> **Instructions for the task**
Exercise in exact copying. Transcribe every entry that follows, word for word.

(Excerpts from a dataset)
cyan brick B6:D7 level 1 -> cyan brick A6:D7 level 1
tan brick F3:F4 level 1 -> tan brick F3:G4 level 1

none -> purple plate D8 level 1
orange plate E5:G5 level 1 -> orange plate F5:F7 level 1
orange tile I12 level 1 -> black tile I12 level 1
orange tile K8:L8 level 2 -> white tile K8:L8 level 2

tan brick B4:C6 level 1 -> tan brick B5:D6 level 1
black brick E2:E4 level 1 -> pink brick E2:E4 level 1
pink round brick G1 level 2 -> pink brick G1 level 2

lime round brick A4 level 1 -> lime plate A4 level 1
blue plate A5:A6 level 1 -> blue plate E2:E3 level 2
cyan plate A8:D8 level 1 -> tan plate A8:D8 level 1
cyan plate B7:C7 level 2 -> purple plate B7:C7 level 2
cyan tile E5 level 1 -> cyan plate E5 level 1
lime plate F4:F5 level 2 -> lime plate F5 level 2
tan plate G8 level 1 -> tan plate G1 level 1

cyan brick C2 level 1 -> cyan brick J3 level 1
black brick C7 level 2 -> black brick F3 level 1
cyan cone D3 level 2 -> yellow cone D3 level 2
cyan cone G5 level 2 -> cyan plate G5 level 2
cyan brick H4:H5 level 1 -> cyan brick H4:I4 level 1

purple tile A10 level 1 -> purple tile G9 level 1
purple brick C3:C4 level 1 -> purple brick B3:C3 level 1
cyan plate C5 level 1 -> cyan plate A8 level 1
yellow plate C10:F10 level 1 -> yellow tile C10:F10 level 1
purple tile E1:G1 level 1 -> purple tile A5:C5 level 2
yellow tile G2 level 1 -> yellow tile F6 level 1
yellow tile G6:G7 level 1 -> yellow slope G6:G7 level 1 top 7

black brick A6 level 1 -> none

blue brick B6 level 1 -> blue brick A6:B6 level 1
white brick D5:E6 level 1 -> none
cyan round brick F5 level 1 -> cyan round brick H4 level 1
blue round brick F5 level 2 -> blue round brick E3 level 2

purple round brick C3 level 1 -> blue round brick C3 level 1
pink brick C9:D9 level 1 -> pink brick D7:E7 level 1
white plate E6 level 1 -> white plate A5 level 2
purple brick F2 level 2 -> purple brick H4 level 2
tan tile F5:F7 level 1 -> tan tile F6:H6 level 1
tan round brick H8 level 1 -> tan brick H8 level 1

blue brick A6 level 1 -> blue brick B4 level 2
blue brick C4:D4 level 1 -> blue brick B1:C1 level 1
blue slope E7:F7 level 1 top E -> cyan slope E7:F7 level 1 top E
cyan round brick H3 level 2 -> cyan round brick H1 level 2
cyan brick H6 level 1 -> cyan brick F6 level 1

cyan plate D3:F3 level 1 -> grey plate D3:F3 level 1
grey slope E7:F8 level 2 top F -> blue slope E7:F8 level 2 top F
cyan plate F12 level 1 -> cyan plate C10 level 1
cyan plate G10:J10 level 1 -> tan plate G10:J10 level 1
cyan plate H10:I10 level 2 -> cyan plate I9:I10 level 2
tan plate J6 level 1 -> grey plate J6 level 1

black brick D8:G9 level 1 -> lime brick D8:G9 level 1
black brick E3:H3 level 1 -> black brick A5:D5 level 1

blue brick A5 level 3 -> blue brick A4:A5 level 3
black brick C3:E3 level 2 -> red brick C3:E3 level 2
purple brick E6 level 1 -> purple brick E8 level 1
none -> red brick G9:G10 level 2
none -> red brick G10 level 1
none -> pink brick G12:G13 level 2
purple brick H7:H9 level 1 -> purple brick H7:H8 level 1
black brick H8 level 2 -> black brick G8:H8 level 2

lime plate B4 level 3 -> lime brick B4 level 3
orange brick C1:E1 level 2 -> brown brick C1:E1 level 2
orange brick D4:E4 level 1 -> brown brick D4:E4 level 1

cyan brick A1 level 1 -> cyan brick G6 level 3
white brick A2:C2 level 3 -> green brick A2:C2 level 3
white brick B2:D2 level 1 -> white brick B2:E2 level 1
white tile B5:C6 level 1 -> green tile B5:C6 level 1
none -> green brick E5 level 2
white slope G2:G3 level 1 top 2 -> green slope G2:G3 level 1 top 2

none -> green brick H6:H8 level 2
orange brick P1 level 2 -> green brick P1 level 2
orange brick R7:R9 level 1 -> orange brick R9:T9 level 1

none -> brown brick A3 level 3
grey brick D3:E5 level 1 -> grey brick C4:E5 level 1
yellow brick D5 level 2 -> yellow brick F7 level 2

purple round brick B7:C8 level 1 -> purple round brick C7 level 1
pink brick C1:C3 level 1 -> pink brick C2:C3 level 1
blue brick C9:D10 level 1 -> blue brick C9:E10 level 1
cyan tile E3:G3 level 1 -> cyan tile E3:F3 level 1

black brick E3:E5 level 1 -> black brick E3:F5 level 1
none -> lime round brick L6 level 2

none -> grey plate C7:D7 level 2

> **Written answer**
cyan brick B6:D7 level 1 -> cyan brick A6:D7 level 1
tan brick F3:F4 level 1 -> tan brick F3:G4 level 1

none -> purple plate D8 level 1
orange plate E5:G5 level 1 -> orange plate F5:F7 level 1
orange tile I12 level 1 -> black tile I12 level 1
orange tile K8:L8 level 2 -> white tile K8:L8 level 2

tan brick B4:C6 level 1 -> tan brick B5:D6 level 1
black brick E2:E4 level 1 -> pink brick E2:E4 level 1
pink round brick G1 level 2 -> pink brick G1 level 2

lime round brick A4 level 1 -> lime plate A4 level 1
blue plate A5:A6 level 1 -> blue plate E2:E3 level 2
cyan plate A8:D8 level 1 -> tan plate A8:D8 level 1
cyan plate B7:C7 level 2 -> purple plate B7:C7 level 2
cyan tile E5 level 1 -> cyan plate E5 level 1
lime plate F4:F5 level 2 -> lime plate F5 level 2
tan plate G8 level 1 -> tan plate G1 level 1

cyan brick C2 level 1 -> cyan brick J3 level 1
black brick C7 level 2 -> black brick F3 level 1
cyan cone D3 level 2 -> yellow cone D3 level 2
cyan cone G5 level 2 -> cyan plate G5 level 2
cyan brick H4:H5 level 1 -> cyan brick H4:I4 level 1

purple tile A10 level 1 -> purple tile G9 level 1
purple brick C3:C4 level 1 -> purple brick B3:C3 level 1
cyan plate C5 level 1 -> cyan plate A8 level 1
yellow plate C10:F10 level 1 -> yellow tile C10:F10 level 1
purple tile E1:G1 level 1 -> purple tile A5:C5 level 2
yellow tile G2 level 1 -> yellow tile F6 level 1
yellow tile G6:G7 level 1 -> yellow slope G6:G7 level 1 top 7

black brick A6 level 1 -> none

blue brick B6 level 1 -> blue brick A6:B6 level 1
white brick D5:E6 level 1 -> none
cyan round brick F5 level 1 -> cyan round brick H4 level 1
blue round brick F5 level 2 -> blue round brick E3 level 2

purple round brick C3 level 1 -> blue round brick C3 level 1
pink brick C9:D9 level 1 -> pink brick D7:E7 level 1
white plate E6 level 1 -> white plate A5 level 2
purple brick F2 level 2 -> purple brick H4 level 2
tan tile F5:F7 level 1 -> tan tile F6:H6 level 1
tan round brick H8 level 1 -> tan brick H8 level 1

blue brick A6 level 1 -> blue brick B4 level 2
blue brick C4:D4 level 1 -> blue brick B1:C1 level 1
blue slope E7:F7 level 1 top E -> cyan slope E7:F7 level 1 top E
cyan round brick H3 level 2 -> cyan round brick H1 level 2
cyan brick H6 level 1 -> cyan brick F6 level 1

cyan plate D3:F3 level 1 -> grey plate D3:F3 level 1
grey slope E7:F8 level 2 top F -> blue slope E7:F8 level 2 top F
cyan plate F12 level 1 -> cyan plate C10 level 1
cyan plate G10:J10 level 1 -> tan plate G10:J10 level 1
cyan plate H10:I10 level 2 -> cyan plate I9:I10 level 2
tan plate J6 level 1 -> grey plate J6 level 1

black brick D8:G9 level 1 -> lime brick D8:G9 level 1
black brick E3:H3 level 1 -> black brick A5:D5 level 1

blue brick A5 level 3 -> blue brick A4:A5 level 3
black brick C3:E3 level 2 -> red brick C3:E3 level 2
purple brick E6 level 1 -> purple brick E8 level 1
none -> red brick G9:G10 level 2
none -> red brick G10 level 1
none -> pink brick G12:G13 level 2
purple brick H7:H9 level 1 -> purple brick H7:H8 level 1
black brick H8 level 2 -> black brick G8:H8 level 2

lime plate B4 level 3 -> lime brick B4 level 3
orange brick C1:E1 level 2 -> brown brick C1:E1 level 2
orange brick D4:E4 level 1 -> brown brick D4:E4 level 1

cyan brick A1 level 1 -> cyan brick G6 level 3
white brick A2:C2 level 3 -> green brick A2:C2 level 3
white brick B2:D2 level 1 -> white brick B2:E2 level 1
white tile B5:C6 level 1 -> green tile B5:C6 level 1
none -> green brick E5 level 2
white slope G2:G3 level 1 top 2 -> green slope G2:G3 level 1 top 2

none -> green brick H6:H8 level 2
orange brick P1 level 2 -> green brick P1 level 2
orange brick R7:R9 level 1 -> orange brick R9:T9 level 1

none -> brown brick A3 level 3
grey brick D3:E5 level 1 -> grey brick C4:E5 level 1
yellow brick D5 level 2 -> yellow brick F7 level 2

purple round brick B7:C8 level 1 -> purple round brick C7 level 1
pink brick C1:C3 level 1 -> pink brick C2:C3 level 1
blue brick C9:D10 level 1 -> blue brick C9:E10 level 1
cyan tile E3:G3 level 1 -> cyan tile E3:F3 level 1

black brick E3:E5 level 1 -> black brick E3:F5 level 1
none -> lime round brick L6 level 2

none -> grey plate C7:D7 level 2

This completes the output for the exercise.